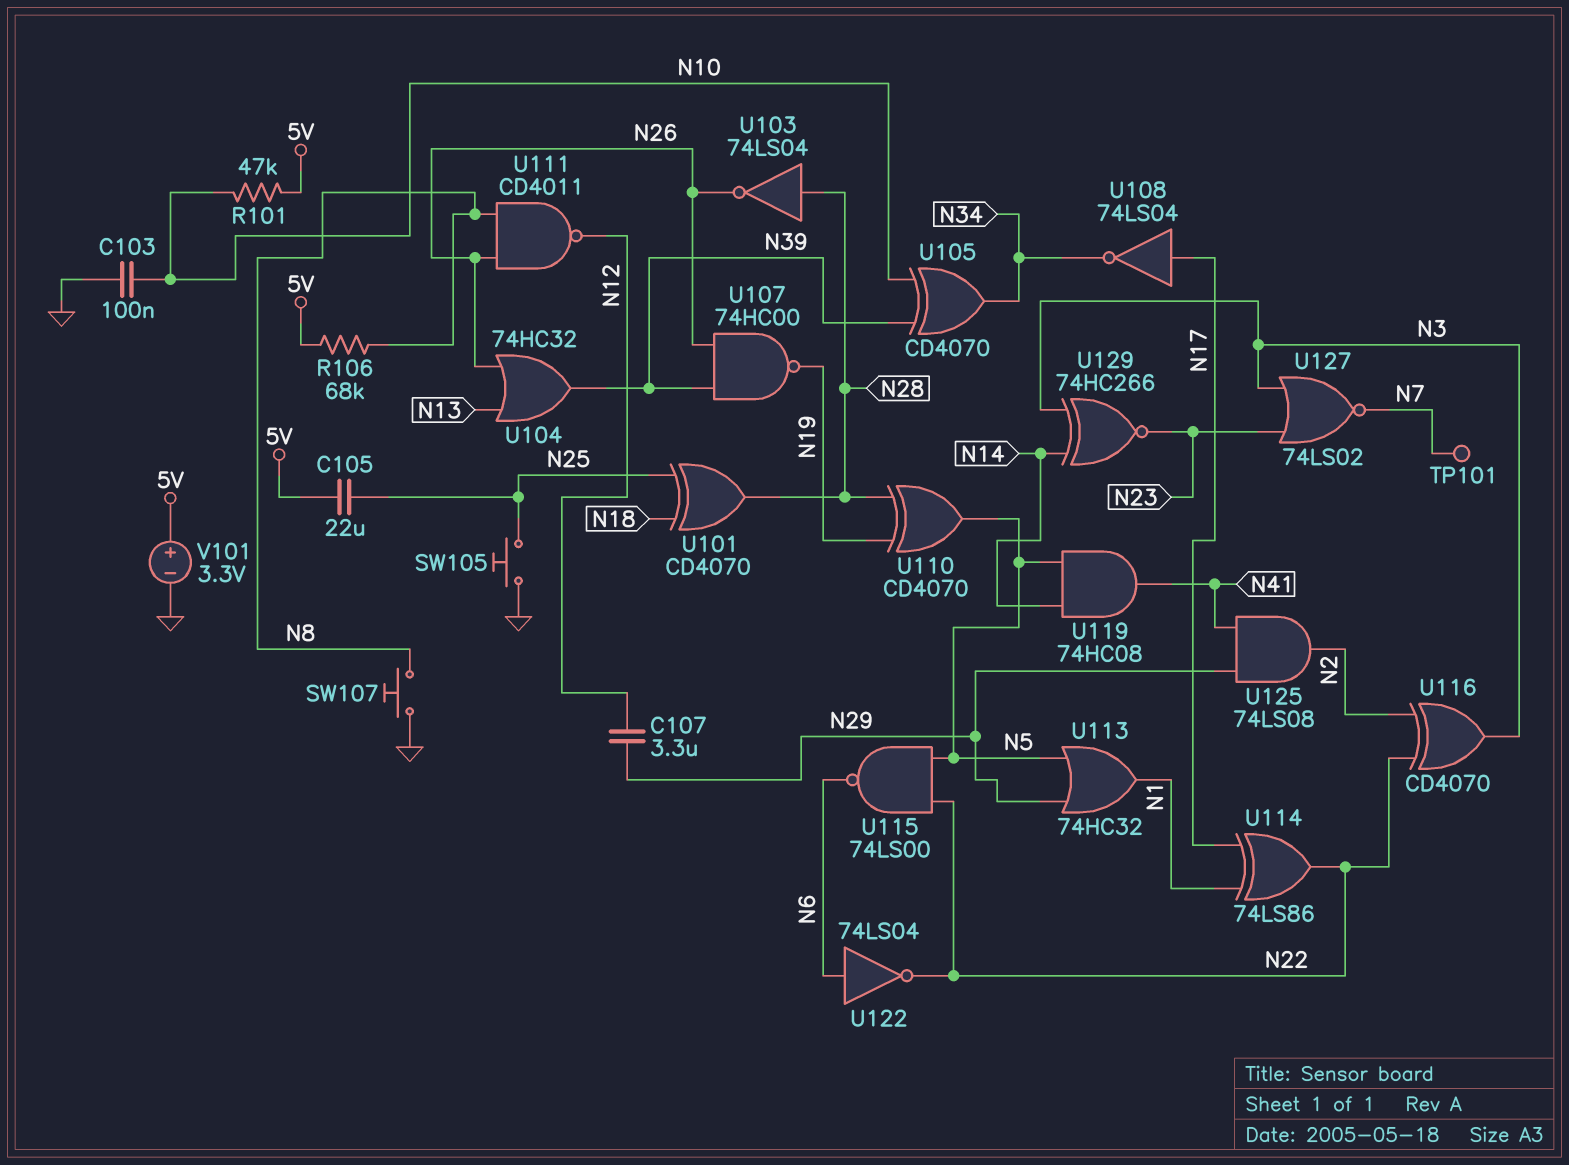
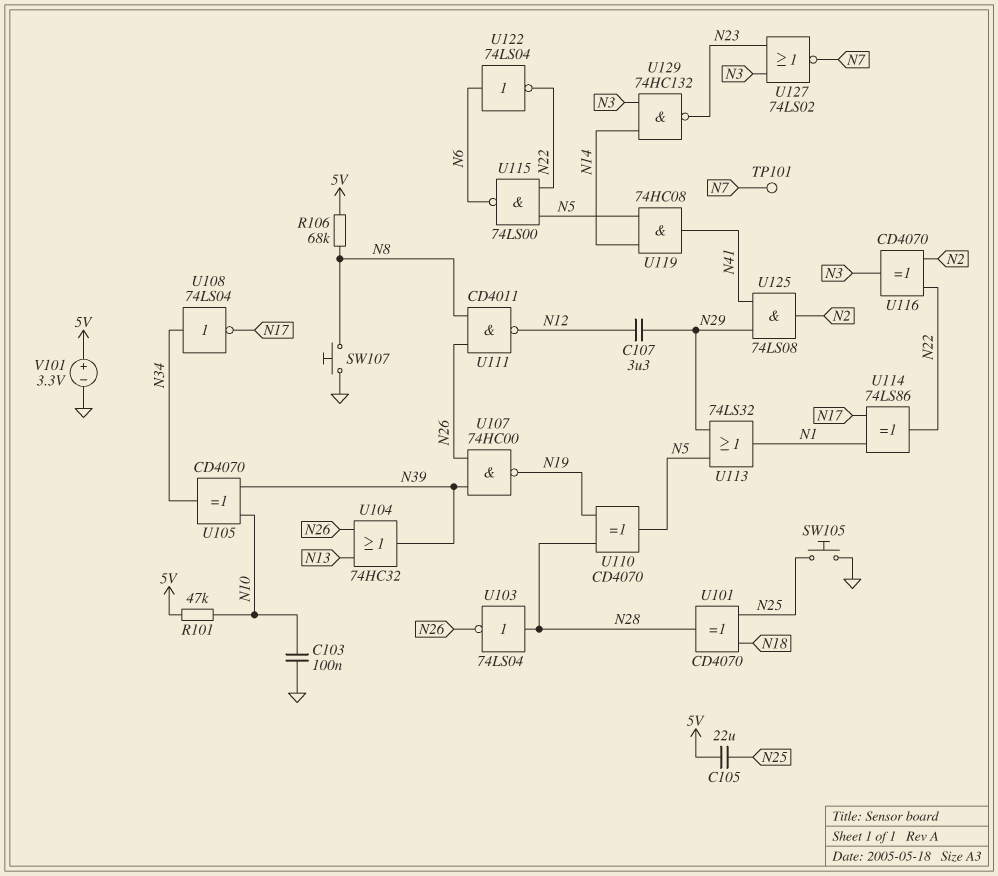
U108: NOT 74LS04 (in N17, out N34) -> NOT 74LS04 (in N34, out N17)
U113: OR 74HC32 (in N5, in N29, out N1) -> OR 74LS32 (in N5, in N29, out N1)
U129: XNOR 74HC266 (in N3, in N14, out N23) -> NAND 74HC132 (in N3, in N14, out N23)

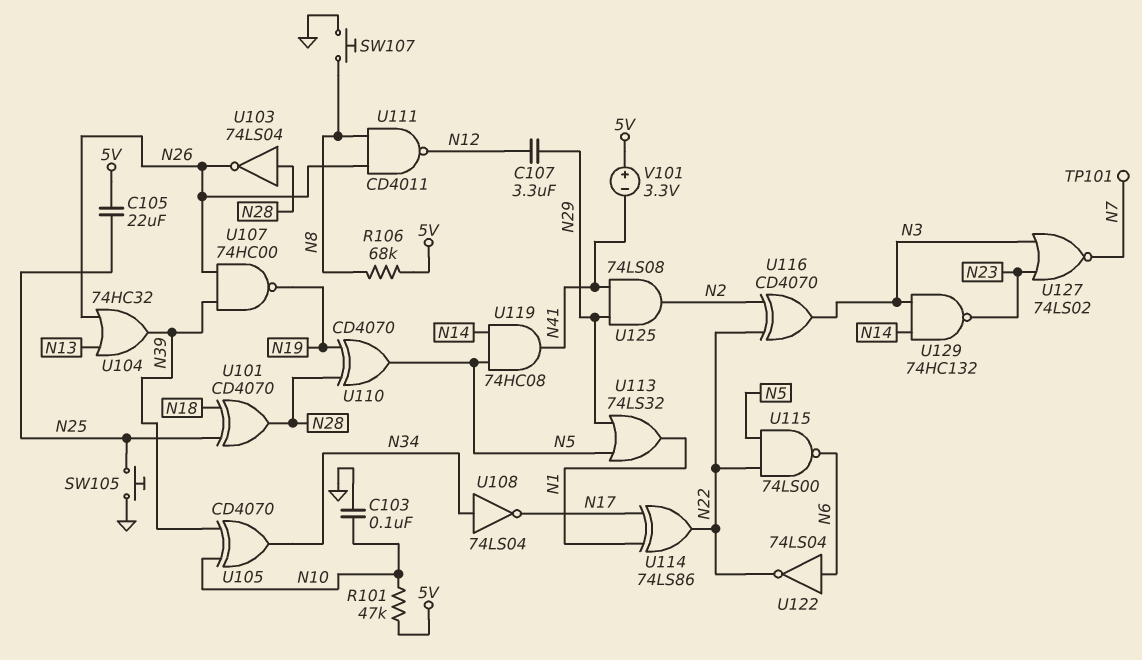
V101: 3.3V (plus 5V, minus GND) -> 3.3V (plus 5V, minus N41)

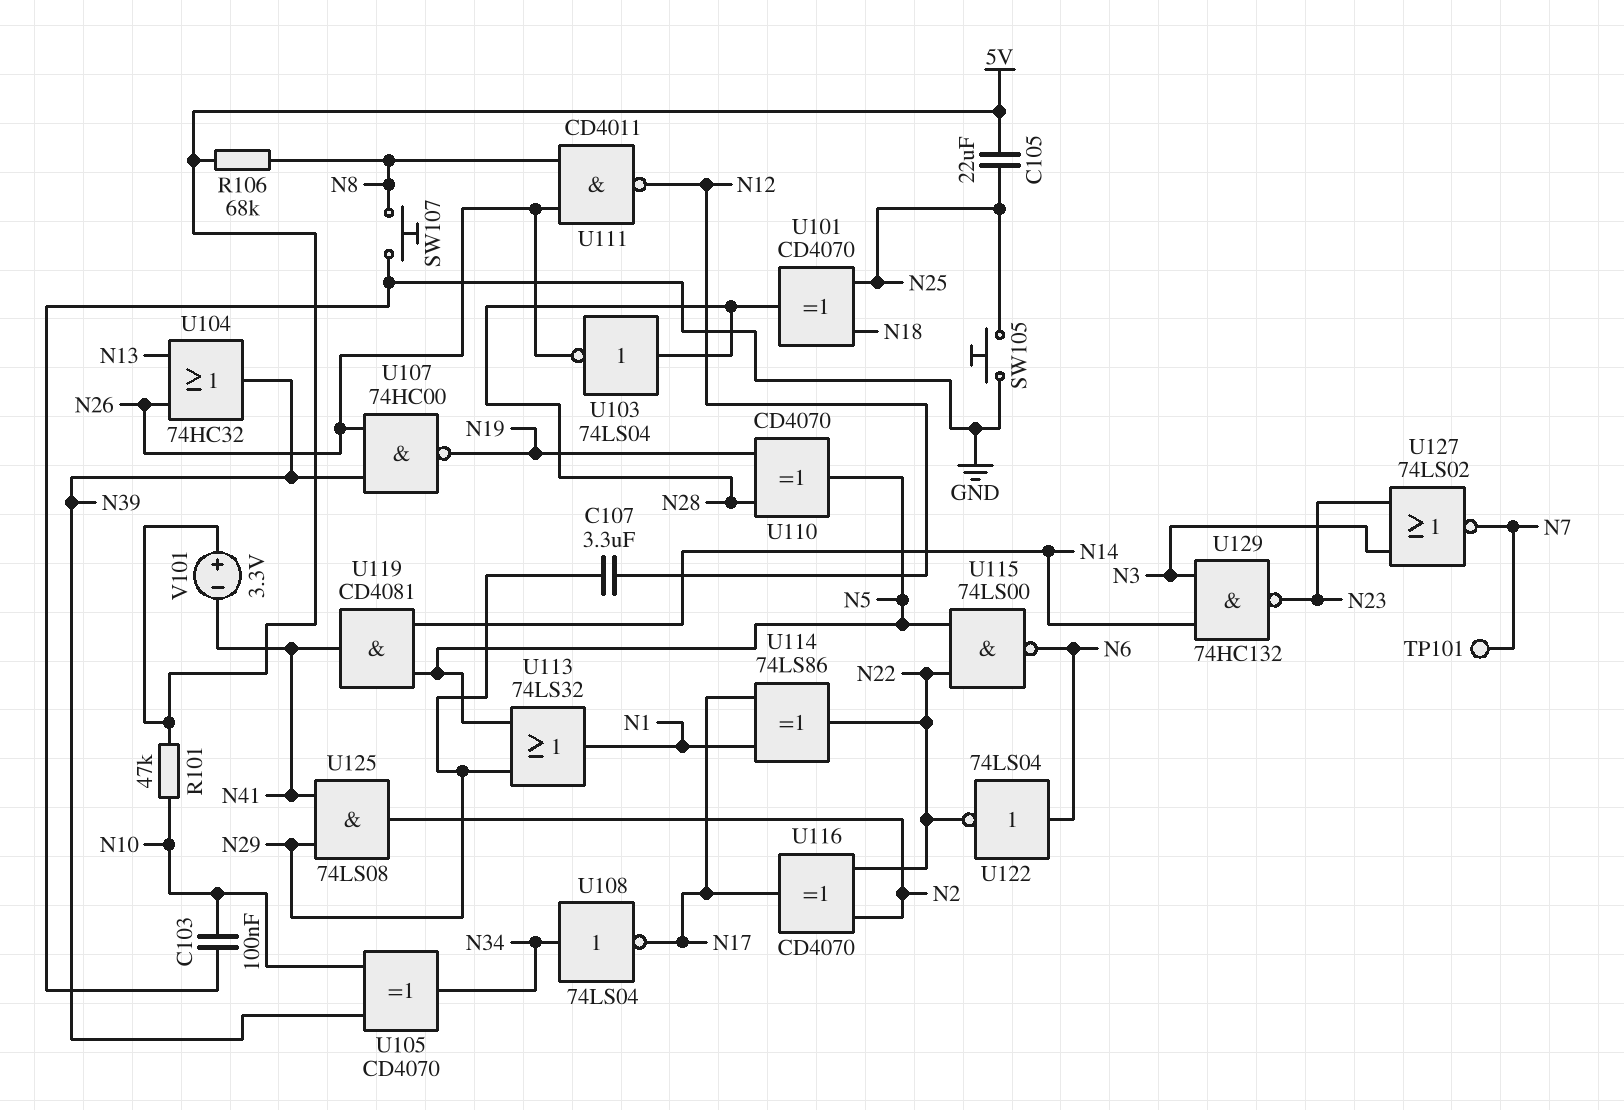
U116: XOR CD4070 (in N2, in N22, out N3) -> XOR CD4070 (in N2, in N22, out N17)
U119: AND 74HC08 (in N5, in N14, out N41) -> AND CD4081 (in N5, in N14, out N41)

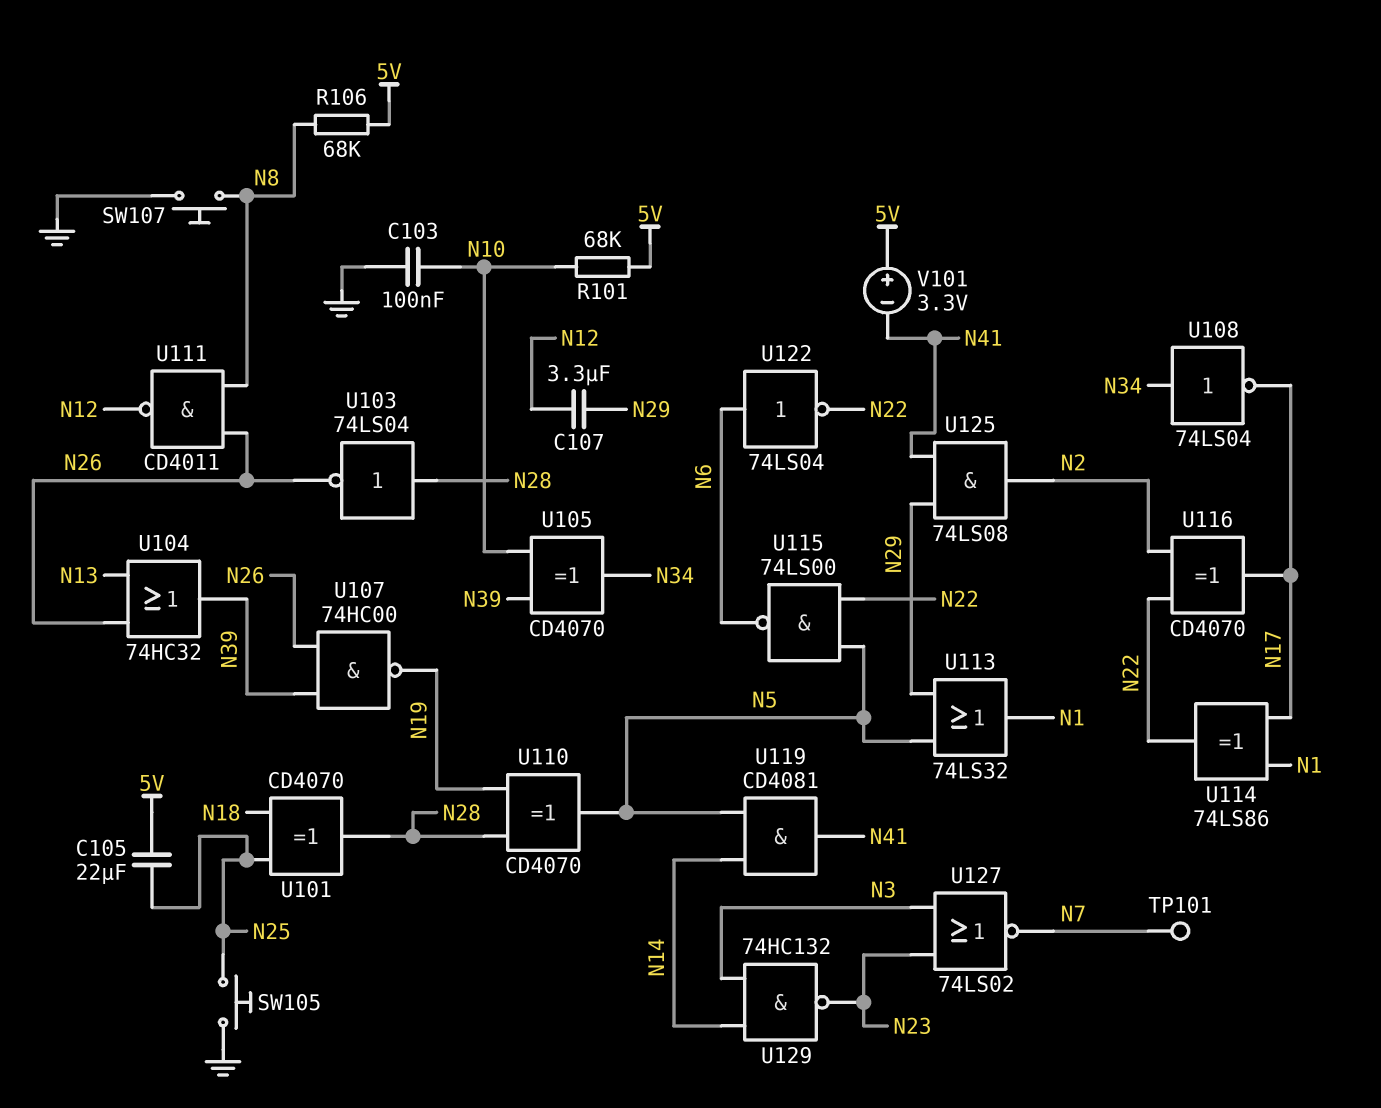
R101: 47k (5V, N10) -> 68k (5V, N10)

Exercise objective:
Whatever the records hold apart from pictures should be repeated exactly.

Solution for this problem:
U108: NOT 74LS04 (in N17, out N34) -> NOT 74LS04 (in N34, out N17)
U113: OR 74HC32 (in N5, in N29, out N1) -> OR 74LS32 (in N5, in N29, out N1)
U129: XNOR 74HC266 (in N3, in N14, out N23) -> NAND 74HC132 (in N3, in N14, out N23)

V101: 3.3V (plus 5V, minus GND) -> 3.3V (plus 5V, minus N41)

U116: XOR CD4070 (in N2, in N22, out N3) -> XOR CD4070 (in N2, in N22, out N17)
U119: AND 74HC08 (in N5, in N14, out N41) -> AND CD4081 (in N5, in N14, out N41)

R101: 47k (5V, N10) -> 68k (5V, N10)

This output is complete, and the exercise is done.